From the listing below, retype exactly the line holding "(461, 211) = (544, 252): brown drum -> none", the line holding "(589, 200) = (681, 286): none", and the lines between them; skip everything else.

********************

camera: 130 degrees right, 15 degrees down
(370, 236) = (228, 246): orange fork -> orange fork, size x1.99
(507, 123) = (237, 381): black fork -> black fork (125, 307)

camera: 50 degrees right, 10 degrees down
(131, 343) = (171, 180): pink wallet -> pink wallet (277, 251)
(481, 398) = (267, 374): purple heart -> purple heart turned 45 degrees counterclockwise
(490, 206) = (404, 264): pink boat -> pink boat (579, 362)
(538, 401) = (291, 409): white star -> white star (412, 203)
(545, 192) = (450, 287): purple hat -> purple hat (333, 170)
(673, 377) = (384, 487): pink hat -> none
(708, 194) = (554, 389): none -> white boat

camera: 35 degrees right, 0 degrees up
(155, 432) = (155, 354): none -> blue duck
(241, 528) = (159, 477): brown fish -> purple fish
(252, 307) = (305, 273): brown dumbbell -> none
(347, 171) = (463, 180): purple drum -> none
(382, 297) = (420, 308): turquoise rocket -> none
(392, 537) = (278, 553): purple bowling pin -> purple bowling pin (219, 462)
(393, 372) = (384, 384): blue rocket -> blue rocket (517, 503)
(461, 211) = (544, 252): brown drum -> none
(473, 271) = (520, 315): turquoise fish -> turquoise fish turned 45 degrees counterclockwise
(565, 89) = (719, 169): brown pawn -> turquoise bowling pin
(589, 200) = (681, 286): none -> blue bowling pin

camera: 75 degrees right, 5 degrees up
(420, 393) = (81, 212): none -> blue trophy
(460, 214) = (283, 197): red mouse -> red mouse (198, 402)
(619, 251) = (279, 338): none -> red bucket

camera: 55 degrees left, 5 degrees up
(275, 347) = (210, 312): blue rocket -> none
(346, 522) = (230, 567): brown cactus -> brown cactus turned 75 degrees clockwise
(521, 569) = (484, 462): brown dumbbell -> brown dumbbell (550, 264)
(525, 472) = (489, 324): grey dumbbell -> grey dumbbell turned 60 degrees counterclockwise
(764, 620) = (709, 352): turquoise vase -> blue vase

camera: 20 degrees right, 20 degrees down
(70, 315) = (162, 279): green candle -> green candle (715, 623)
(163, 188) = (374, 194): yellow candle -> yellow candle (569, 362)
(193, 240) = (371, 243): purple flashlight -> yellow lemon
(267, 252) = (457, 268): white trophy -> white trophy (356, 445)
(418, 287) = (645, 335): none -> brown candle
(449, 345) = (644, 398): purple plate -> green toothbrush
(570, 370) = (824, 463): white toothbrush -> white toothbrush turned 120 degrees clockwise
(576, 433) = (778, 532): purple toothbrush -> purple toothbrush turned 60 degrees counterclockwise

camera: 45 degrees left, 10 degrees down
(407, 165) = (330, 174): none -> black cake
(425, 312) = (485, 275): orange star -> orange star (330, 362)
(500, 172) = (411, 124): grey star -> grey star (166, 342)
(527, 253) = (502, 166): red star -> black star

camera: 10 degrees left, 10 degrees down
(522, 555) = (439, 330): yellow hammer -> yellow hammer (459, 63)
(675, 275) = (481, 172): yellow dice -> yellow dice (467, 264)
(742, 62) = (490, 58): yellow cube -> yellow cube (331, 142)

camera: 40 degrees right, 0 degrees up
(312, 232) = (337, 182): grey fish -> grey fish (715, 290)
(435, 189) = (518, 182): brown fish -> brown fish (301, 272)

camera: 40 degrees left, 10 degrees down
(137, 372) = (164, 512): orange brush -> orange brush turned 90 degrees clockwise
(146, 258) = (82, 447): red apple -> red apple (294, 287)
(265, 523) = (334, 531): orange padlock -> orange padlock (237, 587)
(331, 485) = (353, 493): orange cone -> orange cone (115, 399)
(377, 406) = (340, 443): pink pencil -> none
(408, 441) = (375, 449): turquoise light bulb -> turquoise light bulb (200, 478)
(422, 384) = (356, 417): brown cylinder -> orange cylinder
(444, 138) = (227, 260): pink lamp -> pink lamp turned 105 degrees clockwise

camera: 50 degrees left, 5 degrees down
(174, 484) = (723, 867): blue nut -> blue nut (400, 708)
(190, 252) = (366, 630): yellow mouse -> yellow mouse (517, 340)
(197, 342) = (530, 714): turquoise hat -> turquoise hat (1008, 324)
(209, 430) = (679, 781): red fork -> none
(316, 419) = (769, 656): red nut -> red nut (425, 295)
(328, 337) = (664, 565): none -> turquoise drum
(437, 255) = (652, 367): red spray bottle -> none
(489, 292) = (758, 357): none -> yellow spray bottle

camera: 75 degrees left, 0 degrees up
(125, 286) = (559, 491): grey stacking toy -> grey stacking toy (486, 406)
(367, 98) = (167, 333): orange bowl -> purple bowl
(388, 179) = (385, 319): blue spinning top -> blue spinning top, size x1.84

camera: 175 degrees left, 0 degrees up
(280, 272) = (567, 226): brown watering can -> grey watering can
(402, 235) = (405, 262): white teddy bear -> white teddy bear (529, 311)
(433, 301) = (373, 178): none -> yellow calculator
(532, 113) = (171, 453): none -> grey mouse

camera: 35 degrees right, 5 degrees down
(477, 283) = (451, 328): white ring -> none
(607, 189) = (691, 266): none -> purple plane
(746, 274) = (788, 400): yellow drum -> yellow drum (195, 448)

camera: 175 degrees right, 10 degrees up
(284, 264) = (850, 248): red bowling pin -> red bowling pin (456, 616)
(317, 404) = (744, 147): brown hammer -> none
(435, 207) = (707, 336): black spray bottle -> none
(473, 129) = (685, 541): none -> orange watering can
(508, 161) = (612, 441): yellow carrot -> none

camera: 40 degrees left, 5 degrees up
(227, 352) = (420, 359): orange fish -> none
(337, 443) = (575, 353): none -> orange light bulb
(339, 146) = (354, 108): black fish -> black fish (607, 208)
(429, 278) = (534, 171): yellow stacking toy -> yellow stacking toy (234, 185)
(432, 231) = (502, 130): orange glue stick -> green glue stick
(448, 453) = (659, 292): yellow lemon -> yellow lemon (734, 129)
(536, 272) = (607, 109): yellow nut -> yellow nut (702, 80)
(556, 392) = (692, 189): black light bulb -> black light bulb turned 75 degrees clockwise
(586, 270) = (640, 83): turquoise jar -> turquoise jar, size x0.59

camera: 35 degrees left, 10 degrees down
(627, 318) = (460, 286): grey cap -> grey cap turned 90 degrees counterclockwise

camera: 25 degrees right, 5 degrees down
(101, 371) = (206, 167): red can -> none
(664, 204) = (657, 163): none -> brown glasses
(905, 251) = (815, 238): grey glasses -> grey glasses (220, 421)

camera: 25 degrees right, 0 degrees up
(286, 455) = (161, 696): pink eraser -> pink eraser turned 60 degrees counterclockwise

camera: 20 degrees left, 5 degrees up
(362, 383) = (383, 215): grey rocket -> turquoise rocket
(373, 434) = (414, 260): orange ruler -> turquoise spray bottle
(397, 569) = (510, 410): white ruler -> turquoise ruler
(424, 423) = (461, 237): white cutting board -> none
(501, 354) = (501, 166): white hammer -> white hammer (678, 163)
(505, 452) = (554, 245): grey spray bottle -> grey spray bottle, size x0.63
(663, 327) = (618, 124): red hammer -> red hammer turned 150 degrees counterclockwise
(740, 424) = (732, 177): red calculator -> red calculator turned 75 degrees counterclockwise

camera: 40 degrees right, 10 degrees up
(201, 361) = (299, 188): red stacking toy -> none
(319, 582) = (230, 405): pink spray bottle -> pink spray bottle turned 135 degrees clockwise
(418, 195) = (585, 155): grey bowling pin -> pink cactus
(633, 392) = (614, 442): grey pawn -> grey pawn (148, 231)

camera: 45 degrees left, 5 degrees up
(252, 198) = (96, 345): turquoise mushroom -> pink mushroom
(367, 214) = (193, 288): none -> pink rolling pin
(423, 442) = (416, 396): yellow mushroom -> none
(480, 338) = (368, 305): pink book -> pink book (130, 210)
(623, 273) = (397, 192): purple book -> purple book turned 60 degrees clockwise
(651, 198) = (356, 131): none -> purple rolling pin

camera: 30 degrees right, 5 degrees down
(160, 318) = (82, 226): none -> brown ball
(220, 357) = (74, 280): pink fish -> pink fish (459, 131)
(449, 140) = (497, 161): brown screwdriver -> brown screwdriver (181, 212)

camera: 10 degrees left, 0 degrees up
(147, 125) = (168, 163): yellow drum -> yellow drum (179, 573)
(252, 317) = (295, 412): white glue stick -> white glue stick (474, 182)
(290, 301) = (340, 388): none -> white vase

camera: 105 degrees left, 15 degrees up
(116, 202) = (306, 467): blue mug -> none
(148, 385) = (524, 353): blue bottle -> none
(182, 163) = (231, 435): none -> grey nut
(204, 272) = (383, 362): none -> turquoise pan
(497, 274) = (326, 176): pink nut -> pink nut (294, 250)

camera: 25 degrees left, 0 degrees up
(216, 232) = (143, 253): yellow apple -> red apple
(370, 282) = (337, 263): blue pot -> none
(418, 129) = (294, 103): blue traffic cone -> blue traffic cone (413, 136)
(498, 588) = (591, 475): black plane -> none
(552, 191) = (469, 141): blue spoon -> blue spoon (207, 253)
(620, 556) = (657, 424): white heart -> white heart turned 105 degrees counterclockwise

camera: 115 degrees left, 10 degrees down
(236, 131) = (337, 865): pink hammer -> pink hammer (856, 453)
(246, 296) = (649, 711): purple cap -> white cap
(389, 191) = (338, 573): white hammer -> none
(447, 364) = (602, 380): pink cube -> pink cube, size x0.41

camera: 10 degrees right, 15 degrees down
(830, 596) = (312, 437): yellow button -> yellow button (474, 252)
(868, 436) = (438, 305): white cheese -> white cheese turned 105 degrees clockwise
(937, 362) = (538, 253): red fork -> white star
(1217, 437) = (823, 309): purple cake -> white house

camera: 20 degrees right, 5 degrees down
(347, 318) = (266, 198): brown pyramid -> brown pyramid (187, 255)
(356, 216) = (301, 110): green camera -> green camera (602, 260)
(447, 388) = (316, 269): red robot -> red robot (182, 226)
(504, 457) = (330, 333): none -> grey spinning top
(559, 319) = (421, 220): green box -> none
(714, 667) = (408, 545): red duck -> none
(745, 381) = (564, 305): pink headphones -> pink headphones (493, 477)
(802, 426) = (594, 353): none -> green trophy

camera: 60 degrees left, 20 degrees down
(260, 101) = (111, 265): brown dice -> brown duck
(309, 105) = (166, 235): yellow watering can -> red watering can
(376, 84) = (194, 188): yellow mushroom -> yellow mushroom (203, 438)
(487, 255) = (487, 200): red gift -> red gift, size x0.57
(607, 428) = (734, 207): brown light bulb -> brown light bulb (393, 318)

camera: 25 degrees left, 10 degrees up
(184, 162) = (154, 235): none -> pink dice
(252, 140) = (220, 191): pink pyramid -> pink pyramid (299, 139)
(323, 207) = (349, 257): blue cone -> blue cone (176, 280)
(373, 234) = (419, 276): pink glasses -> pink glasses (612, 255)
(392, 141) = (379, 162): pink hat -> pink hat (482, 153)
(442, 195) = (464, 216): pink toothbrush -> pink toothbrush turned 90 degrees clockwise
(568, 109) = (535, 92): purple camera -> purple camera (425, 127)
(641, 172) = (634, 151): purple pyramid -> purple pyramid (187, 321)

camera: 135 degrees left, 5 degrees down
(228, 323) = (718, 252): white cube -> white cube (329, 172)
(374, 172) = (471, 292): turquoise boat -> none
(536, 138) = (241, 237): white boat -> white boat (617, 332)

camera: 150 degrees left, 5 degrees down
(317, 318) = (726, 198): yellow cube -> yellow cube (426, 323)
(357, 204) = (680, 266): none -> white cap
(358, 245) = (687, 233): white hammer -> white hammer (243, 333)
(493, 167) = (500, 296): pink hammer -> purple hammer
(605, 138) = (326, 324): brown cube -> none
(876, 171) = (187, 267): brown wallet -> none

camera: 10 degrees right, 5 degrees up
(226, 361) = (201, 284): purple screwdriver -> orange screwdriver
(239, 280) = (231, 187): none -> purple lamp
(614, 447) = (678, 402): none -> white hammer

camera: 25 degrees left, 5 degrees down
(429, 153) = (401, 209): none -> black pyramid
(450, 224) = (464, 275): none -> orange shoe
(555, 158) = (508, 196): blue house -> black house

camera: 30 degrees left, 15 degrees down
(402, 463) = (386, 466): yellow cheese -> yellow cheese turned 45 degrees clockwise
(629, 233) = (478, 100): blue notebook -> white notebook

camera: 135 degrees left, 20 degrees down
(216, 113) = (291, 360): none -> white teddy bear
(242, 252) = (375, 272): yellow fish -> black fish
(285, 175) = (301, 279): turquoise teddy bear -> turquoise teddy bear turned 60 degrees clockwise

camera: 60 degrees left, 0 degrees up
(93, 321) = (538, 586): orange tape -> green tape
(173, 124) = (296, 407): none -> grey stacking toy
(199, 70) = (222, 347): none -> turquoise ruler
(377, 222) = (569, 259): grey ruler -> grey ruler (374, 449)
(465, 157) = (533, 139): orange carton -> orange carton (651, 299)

********************

> PROBLEM SOLUTION:
(461, 211) = (544, 252): brown drum -> none
(473, 271) = (520, 315): turquoise fish -> turquoise fish turned 45 degrees counterclockwise
(565, 89) = (719, 169): brown pawn -> turquoise bowling pin
(589, 200) = (681, 286): none -> blue bowling pin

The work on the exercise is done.